◆ **Brief**
Reply solely with the number of lines, in the records underneath, that include the word "rotated".

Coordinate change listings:
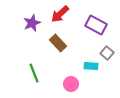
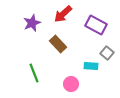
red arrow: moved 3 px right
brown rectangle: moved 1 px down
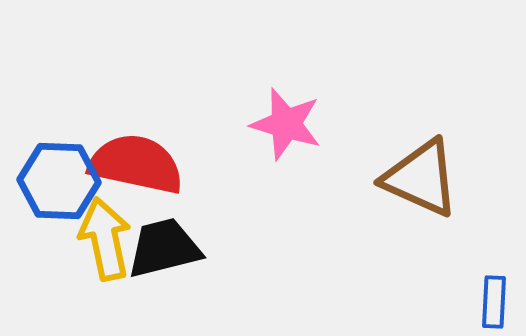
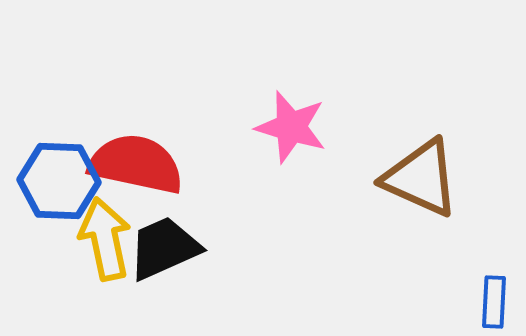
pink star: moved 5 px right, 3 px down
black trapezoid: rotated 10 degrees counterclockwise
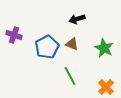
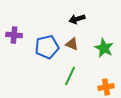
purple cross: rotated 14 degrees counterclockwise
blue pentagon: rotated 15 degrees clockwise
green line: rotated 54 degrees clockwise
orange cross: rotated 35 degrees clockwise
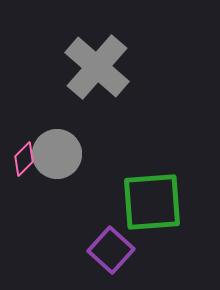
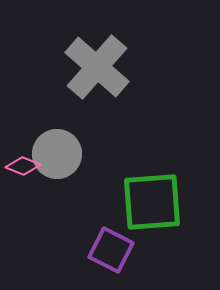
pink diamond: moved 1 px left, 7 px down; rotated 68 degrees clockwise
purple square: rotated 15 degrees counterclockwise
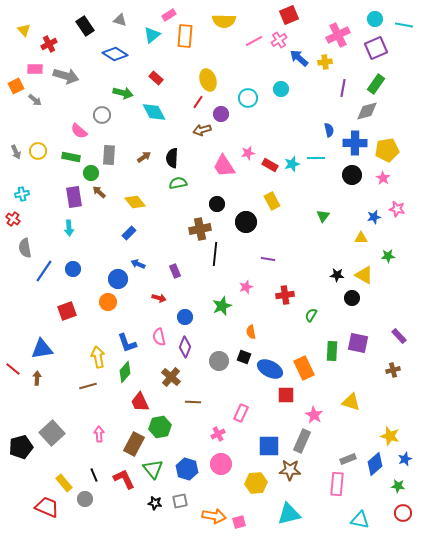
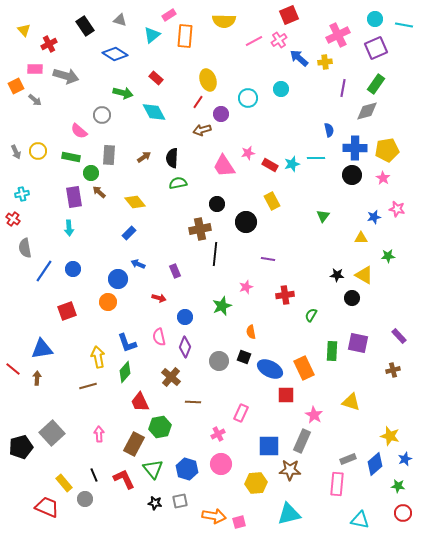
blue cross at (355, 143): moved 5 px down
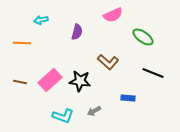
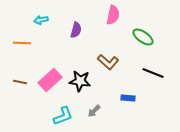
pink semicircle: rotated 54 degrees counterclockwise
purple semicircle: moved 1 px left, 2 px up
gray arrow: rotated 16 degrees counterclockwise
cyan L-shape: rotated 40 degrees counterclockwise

◆ **Task solution**
10